Some lines in the entries contain the word "purple". Copy all of them.

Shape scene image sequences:
--
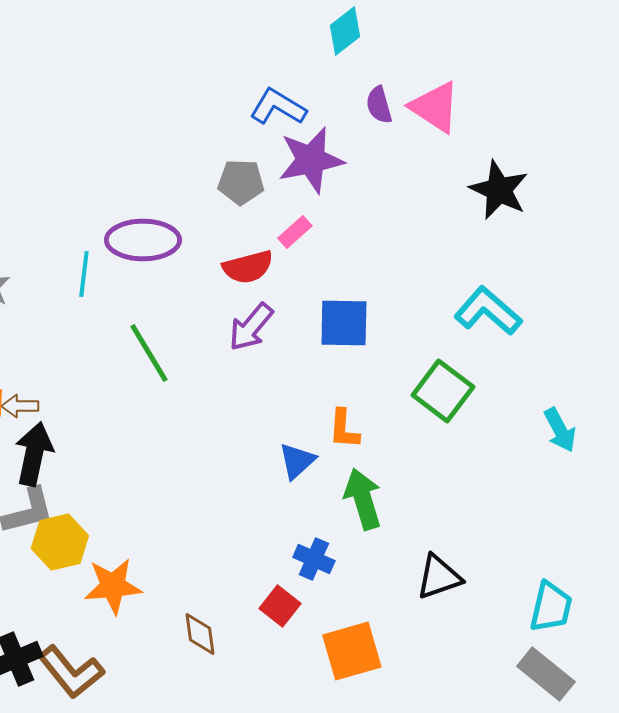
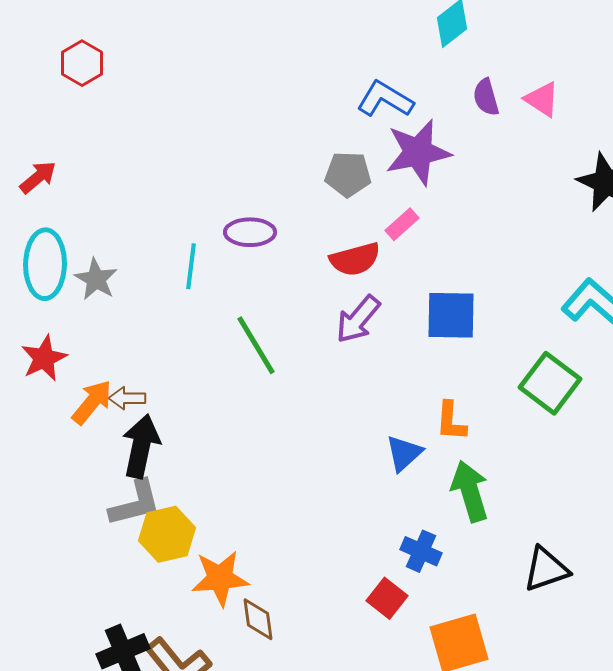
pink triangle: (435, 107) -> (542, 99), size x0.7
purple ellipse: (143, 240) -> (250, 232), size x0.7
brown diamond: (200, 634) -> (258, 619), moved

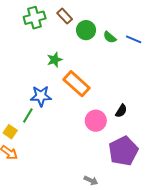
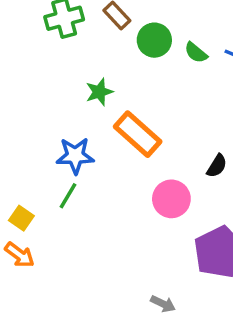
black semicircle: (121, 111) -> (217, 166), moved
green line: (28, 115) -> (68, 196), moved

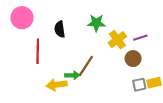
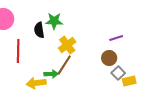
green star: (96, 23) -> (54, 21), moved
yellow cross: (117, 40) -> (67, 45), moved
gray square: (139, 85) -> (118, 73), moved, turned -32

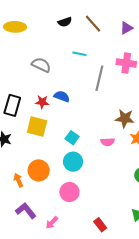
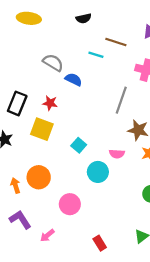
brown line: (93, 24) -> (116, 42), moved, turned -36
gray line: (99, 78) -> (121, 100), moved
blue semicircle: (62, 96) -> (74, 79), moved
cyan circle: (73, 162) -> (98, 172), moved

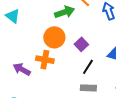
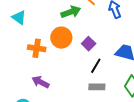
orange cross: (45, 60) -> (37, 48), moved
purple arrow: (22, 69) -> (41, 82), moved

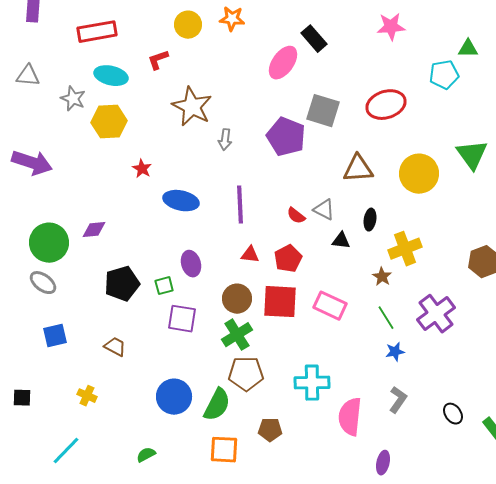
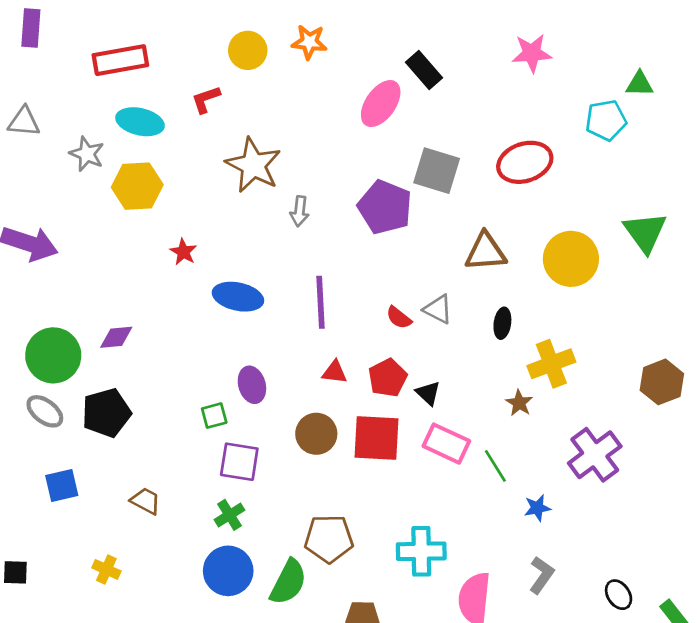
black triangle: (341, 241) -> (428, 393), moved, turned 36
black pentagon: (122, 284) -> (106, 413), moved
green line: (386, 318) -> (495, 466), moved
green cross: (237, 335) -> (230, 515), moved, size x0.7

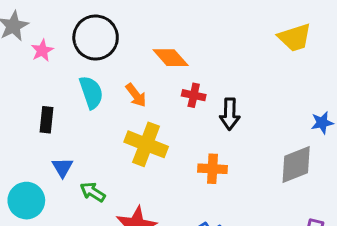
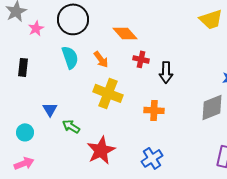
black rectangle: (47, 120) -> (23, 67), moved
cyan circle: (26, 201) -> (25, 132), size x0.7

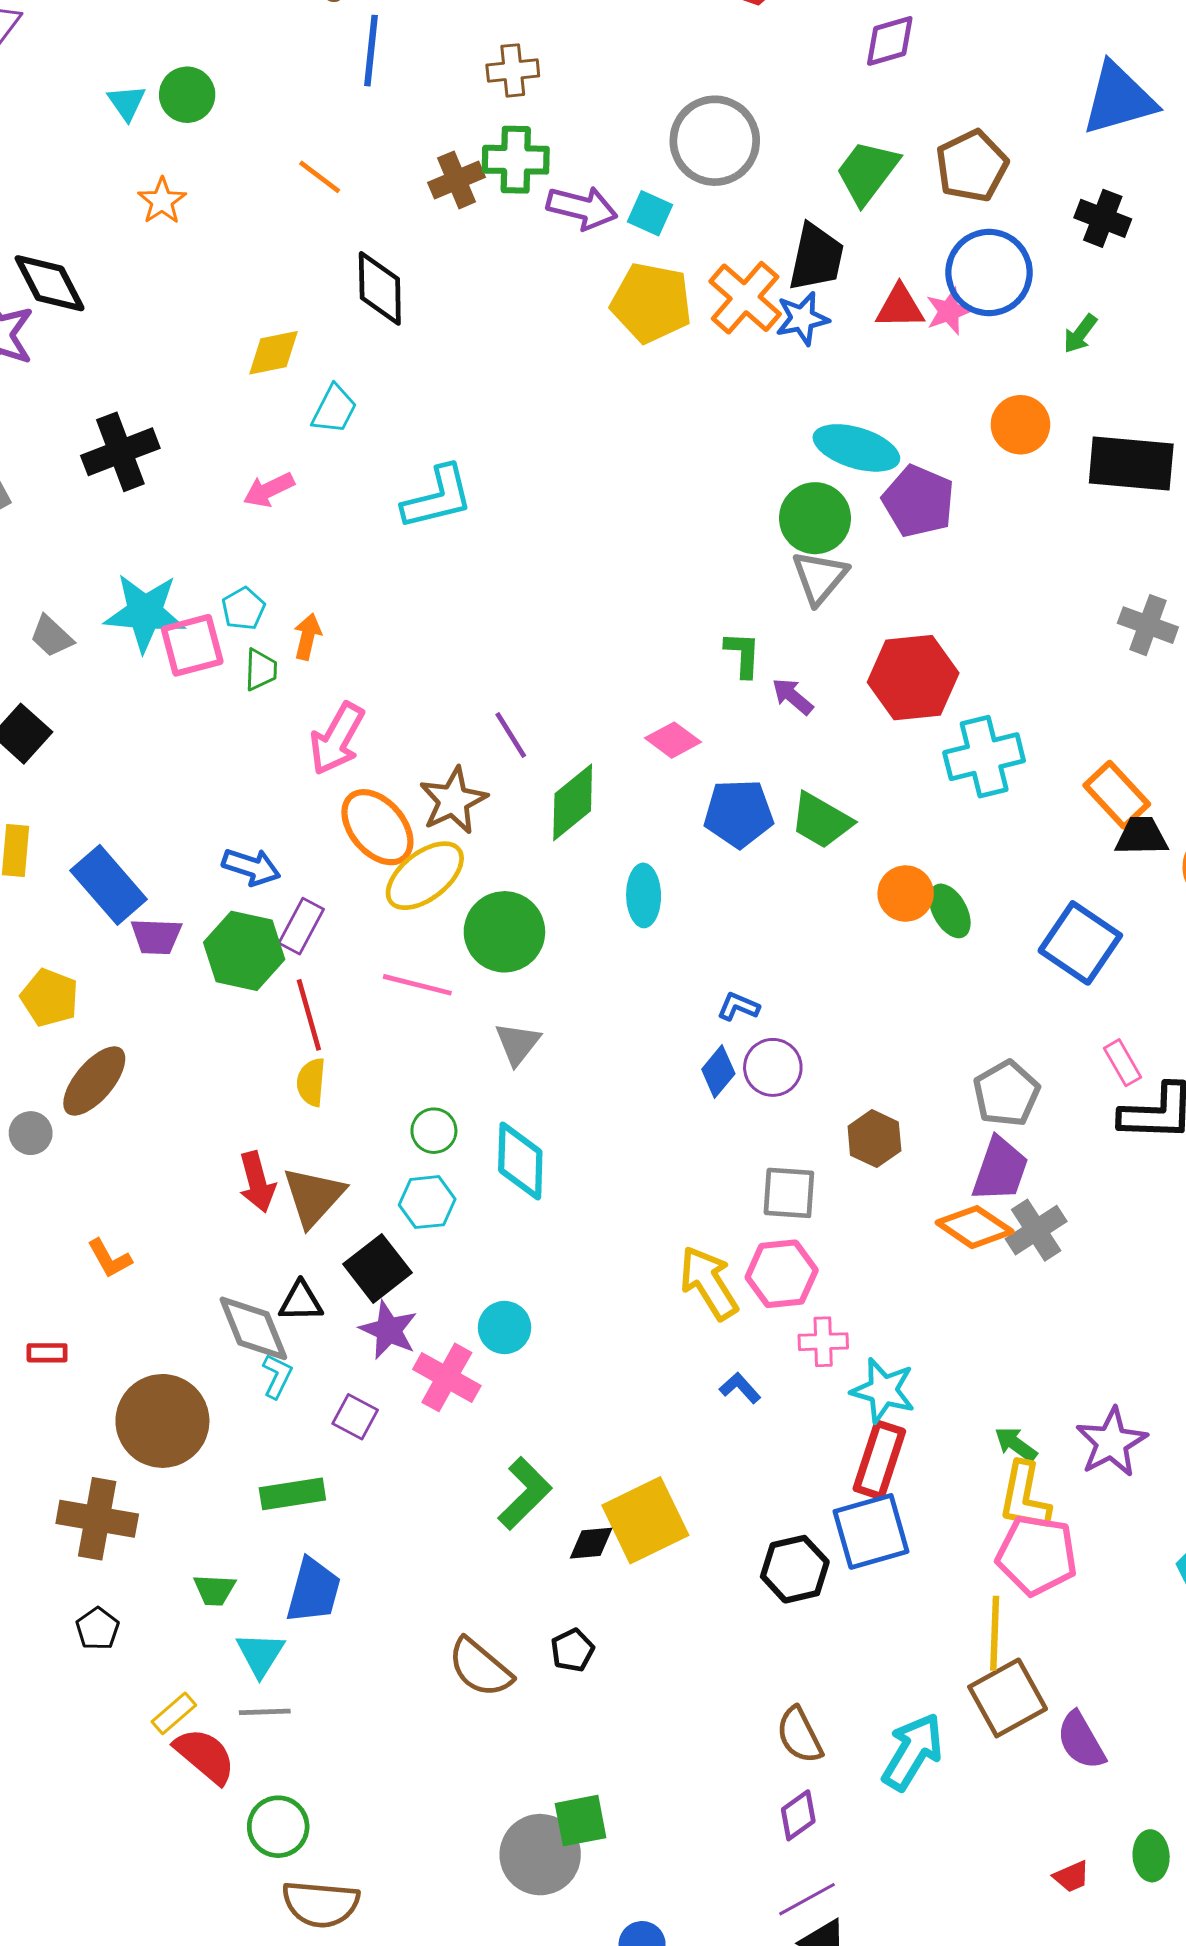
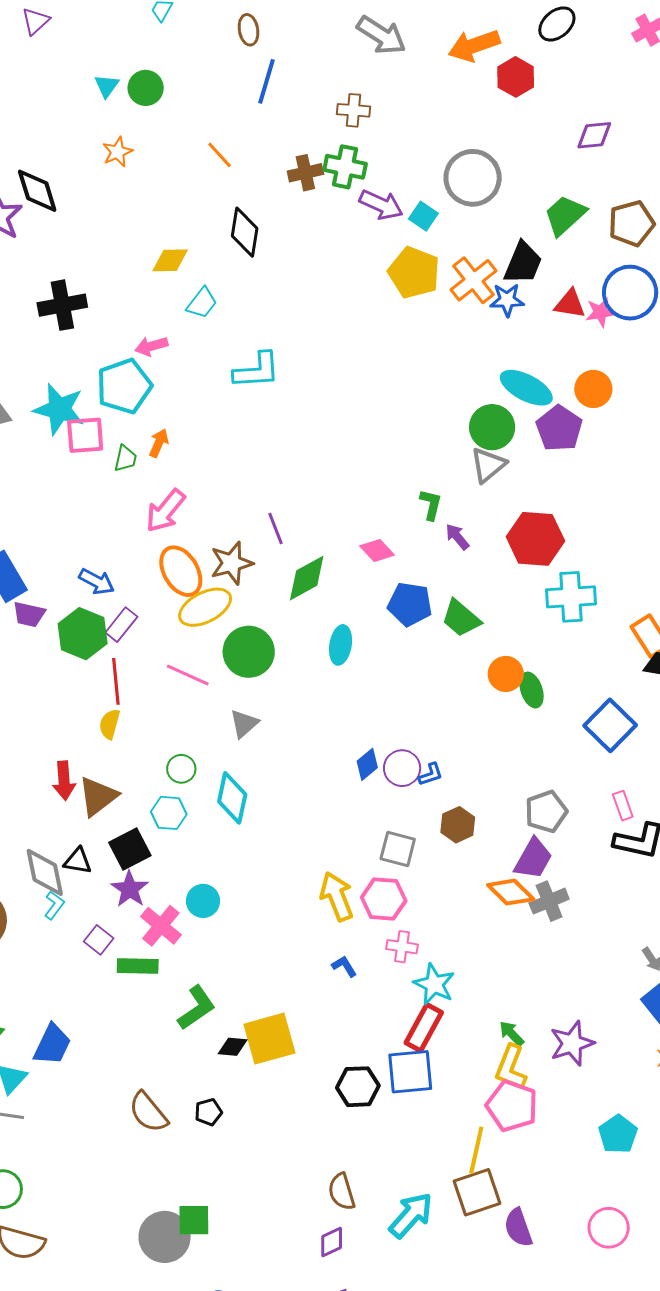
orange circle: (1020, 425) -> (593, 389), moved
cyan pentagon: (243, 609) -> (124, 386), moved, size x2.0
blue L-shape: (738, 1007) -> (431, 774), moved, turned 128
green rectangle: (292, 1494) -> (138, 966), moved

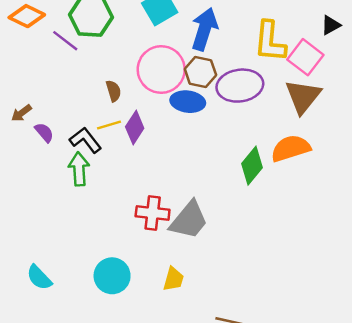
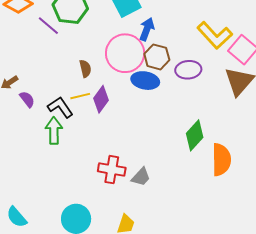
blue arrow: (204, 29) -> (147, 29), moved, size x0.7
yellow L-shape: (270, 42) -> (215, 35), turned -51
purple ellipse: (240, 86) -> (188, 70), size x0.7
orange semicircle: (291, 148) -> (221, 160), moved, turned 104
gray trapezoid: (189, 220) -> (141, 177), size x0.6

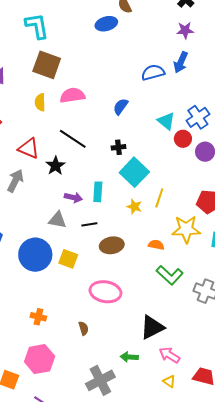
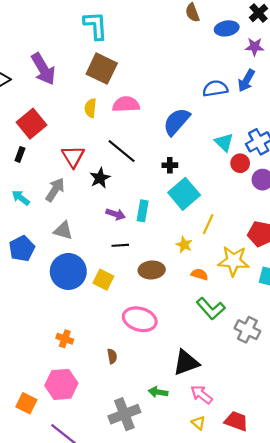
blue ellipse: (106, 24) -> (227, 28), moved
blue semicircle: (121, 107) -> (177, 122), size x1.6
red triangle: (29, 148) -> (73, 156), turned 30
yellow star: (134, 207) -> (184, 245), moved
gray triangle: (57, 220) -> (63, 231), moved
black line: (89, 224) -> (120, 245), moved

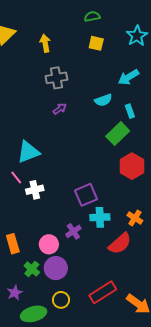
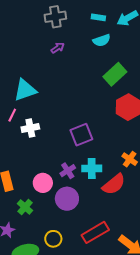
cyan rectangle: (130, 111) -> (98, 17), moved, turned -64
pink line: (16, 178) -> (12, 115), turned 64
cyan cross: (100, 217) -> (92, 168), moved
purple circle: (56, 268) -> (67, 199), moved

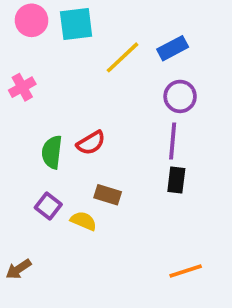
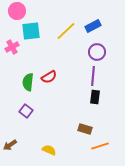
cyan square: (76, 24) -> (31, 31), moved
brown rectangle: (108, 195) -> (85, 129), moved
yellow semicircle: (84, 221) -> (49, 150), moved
--
Response for this exercise:
purple ellipse: (143, 240) -> (250, 232), size x0.7
purple arrow: (22, 69) -> (41, 82), moved
purple ellipse: (240, 86) -> (188, 70), size x0.7
purple circle: (56, 268) -> (67, 199), moved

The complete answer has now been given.